Working data.
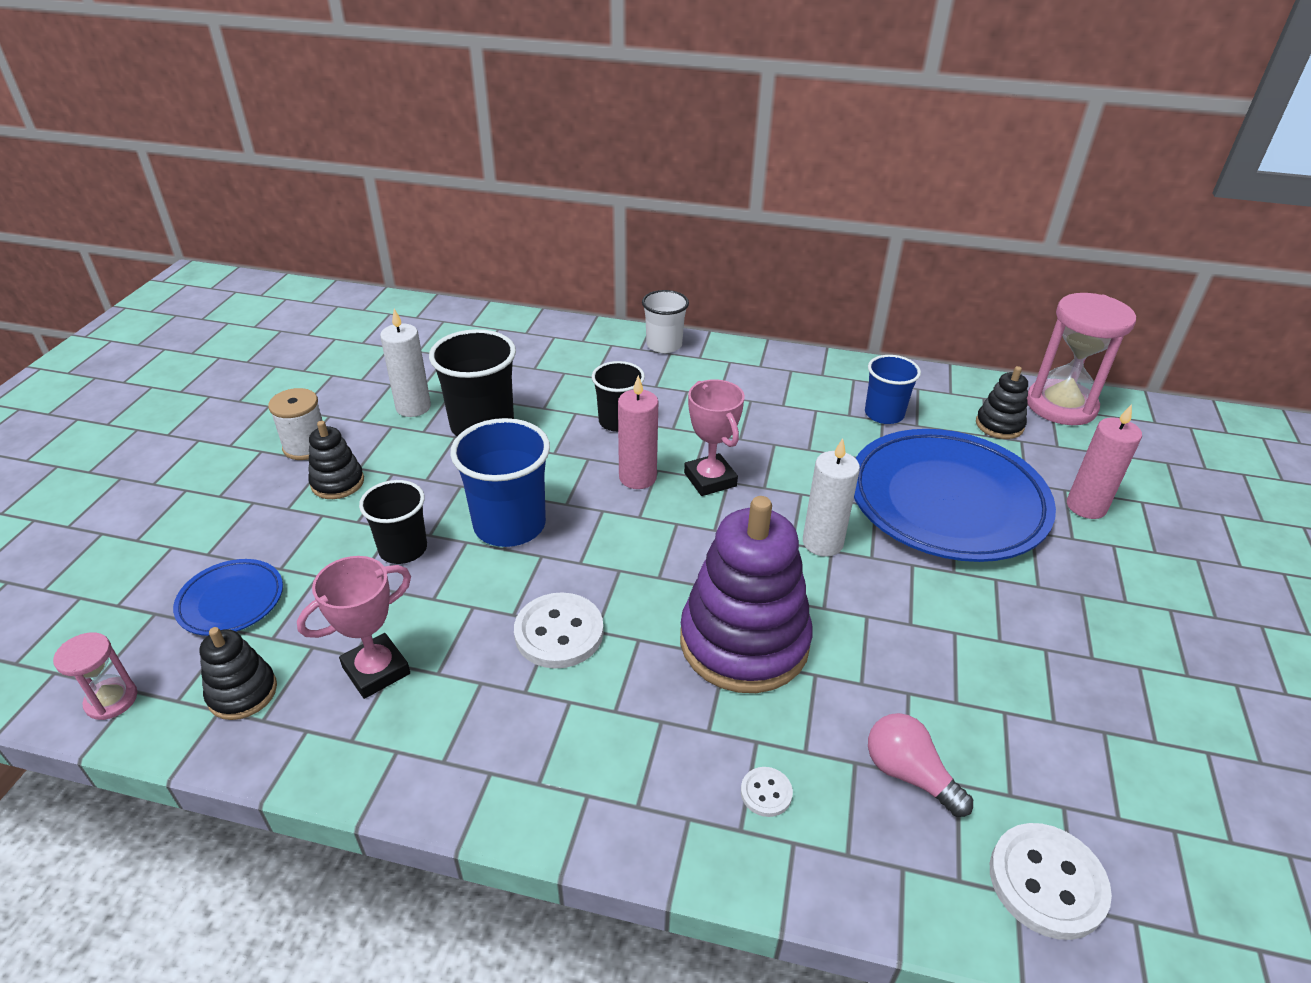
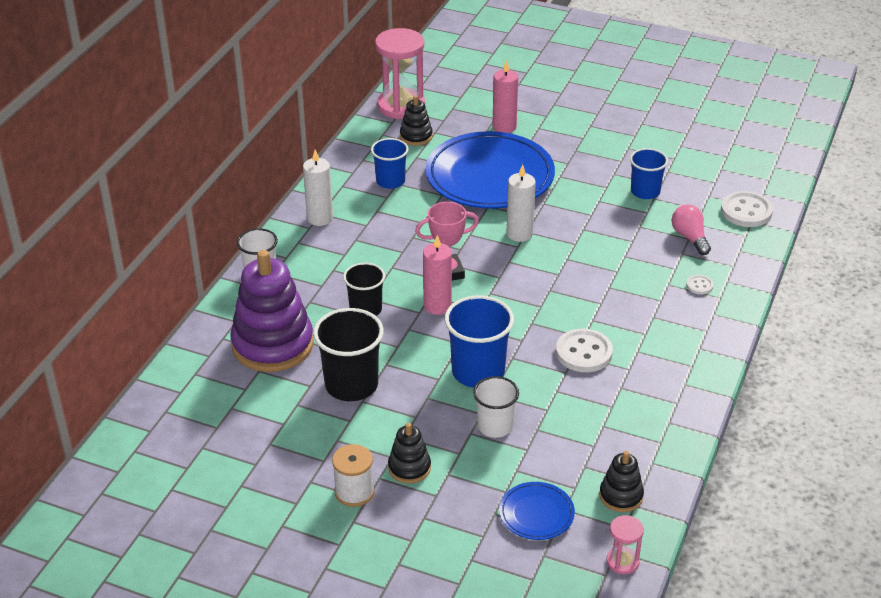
camera: 80 degrees left, 0 degrees up
(376, 670) = (607, 434): pink trophy -> none
(403, 549) = (495, 426): black cup -> white cup
(413, 407) = (312, 427): white candle -> white candle (320, 218)
(744, 642) = (598, 278): purple stacking toy -> purple stacking toy (273, 345)
(908, 774) = (690, 237): pink light bulb -> pink light bulb turned 105 degrees clockwise
(1017, 697) = (645, 192): none -> blue cup

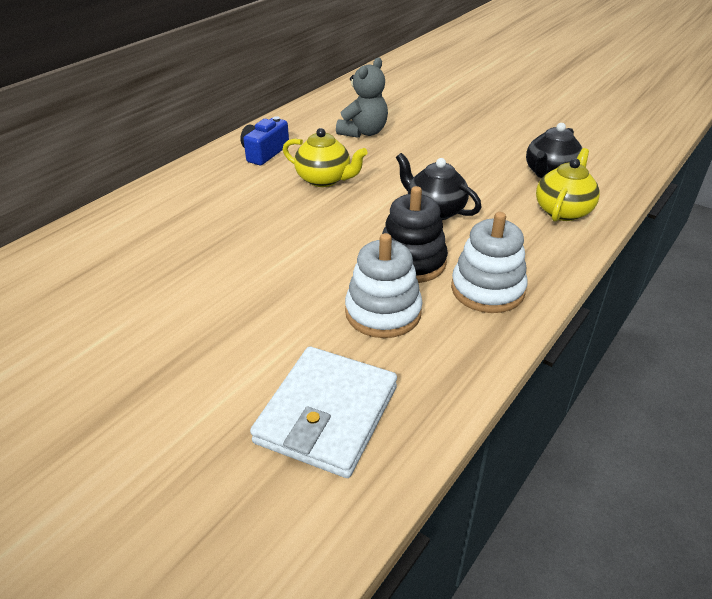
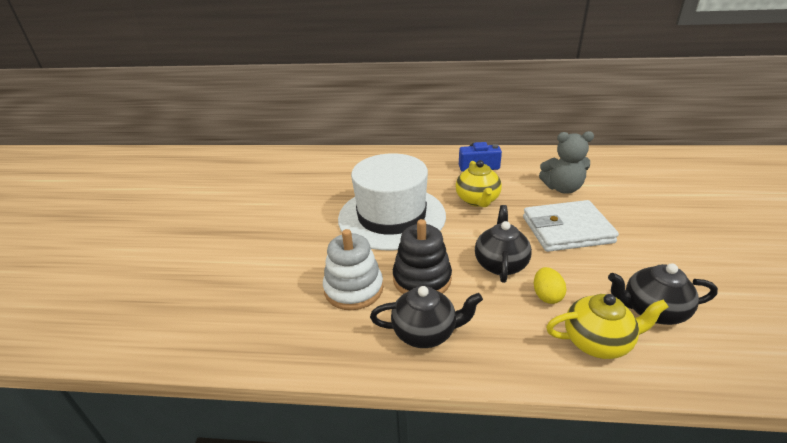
camera: 60 degrees right, 5 degrees down
(284, 240) = (391, 216): none -> white hat
(327, 414) = (243, 306): white wallet -> white wallet (567, 230)
(487, 289) = (425, 332): white stacking toy -> black teapot
(496, 208) = (547, 296): none -> yellow egg

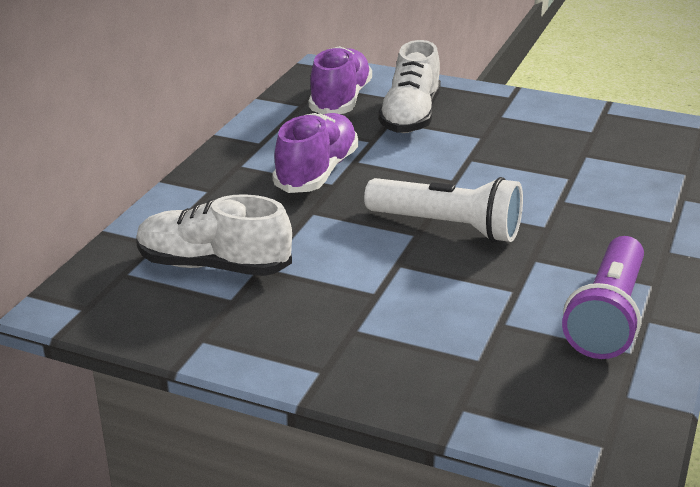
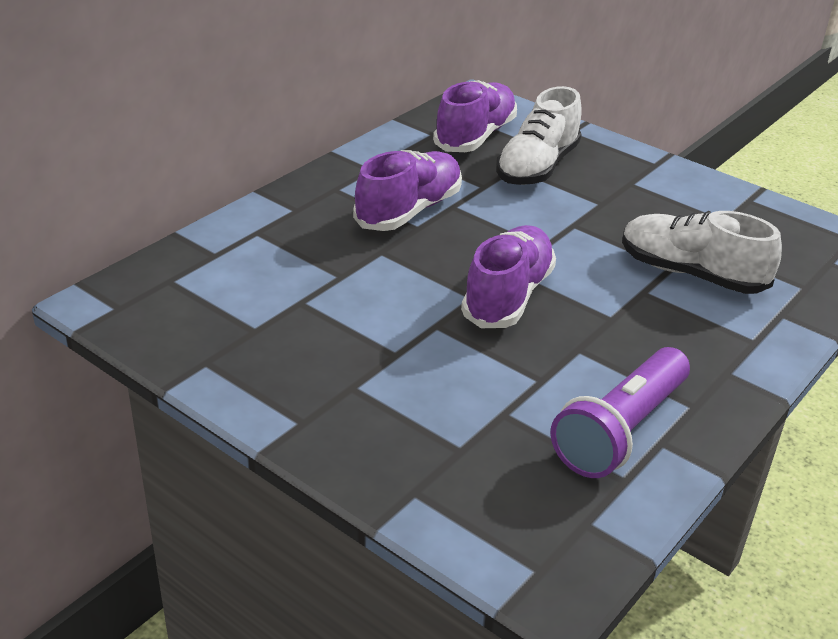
camera: 15 degrees right, 5 degrees up
(213, 266) = (256, 290): white shoe -> white shoe (691, 274)
(447, 227) = (508, 296): white flashlight -> purple shoe

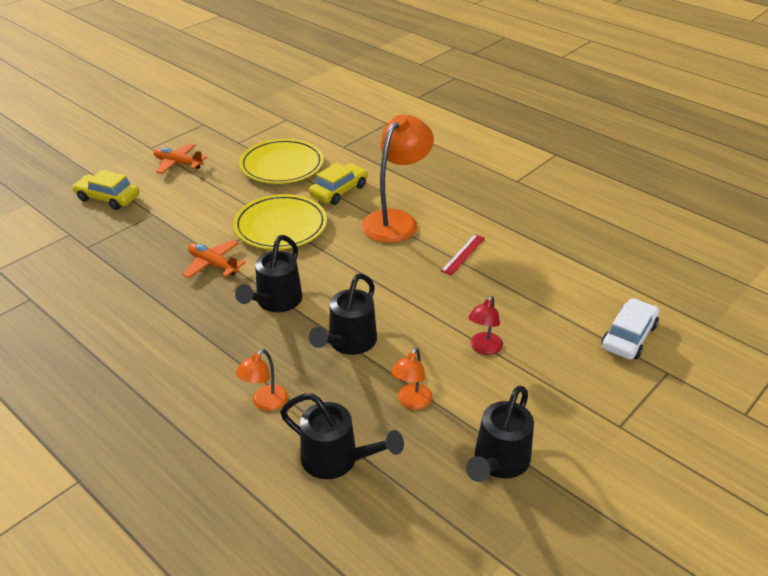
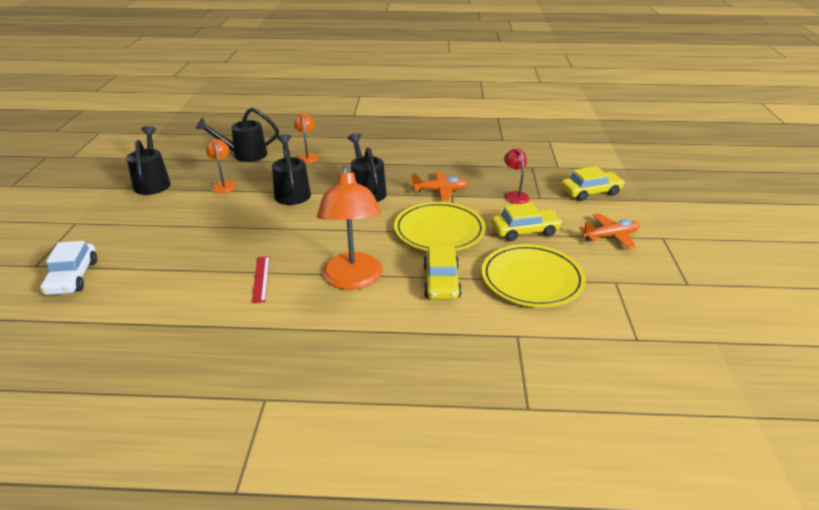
camera: 140 degrees right, 5 degrees down
(222, 195) = (525, 231): none -> yellow car
(483, 348) = (194, 224): red lamp -> red lamp (515, 195)

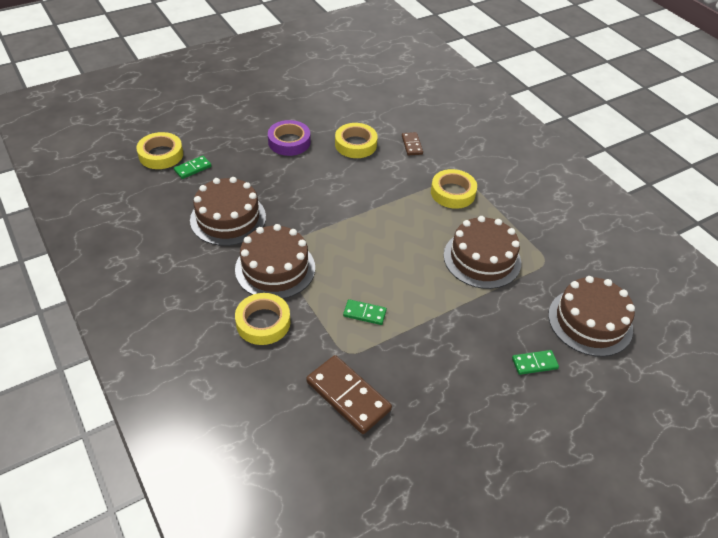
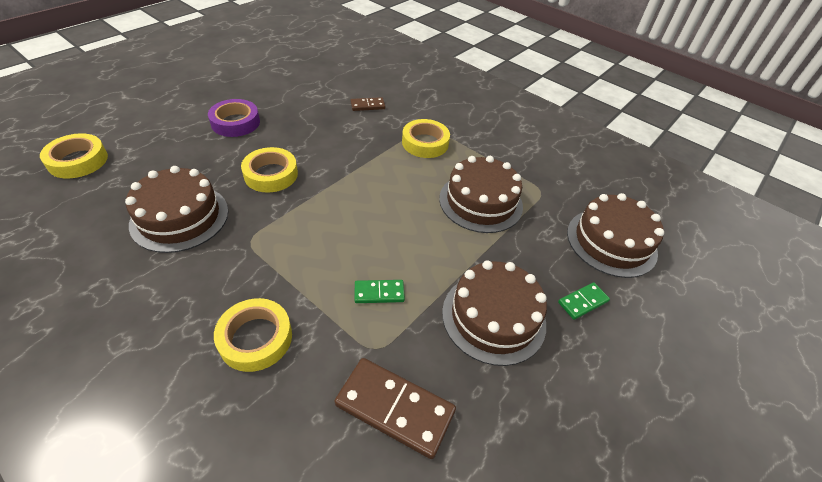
camera: 20 degrees left, 0 degrees up
(193, 168) = (123, 169): green domino -> none
(275, 268) = (254, 264): brown cake -> brown cake (493, 317)
(355, 144) = (309, 114): yellow tape -> yellow tape (271, 174)
(412, 145) = (367, 105): brown domino -> brown domino turned 75 degrees counterclockwise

Work instruction. Work out the number of lines in this listing that include the word "down". Reply with that number only.

Answer to this exercise. 2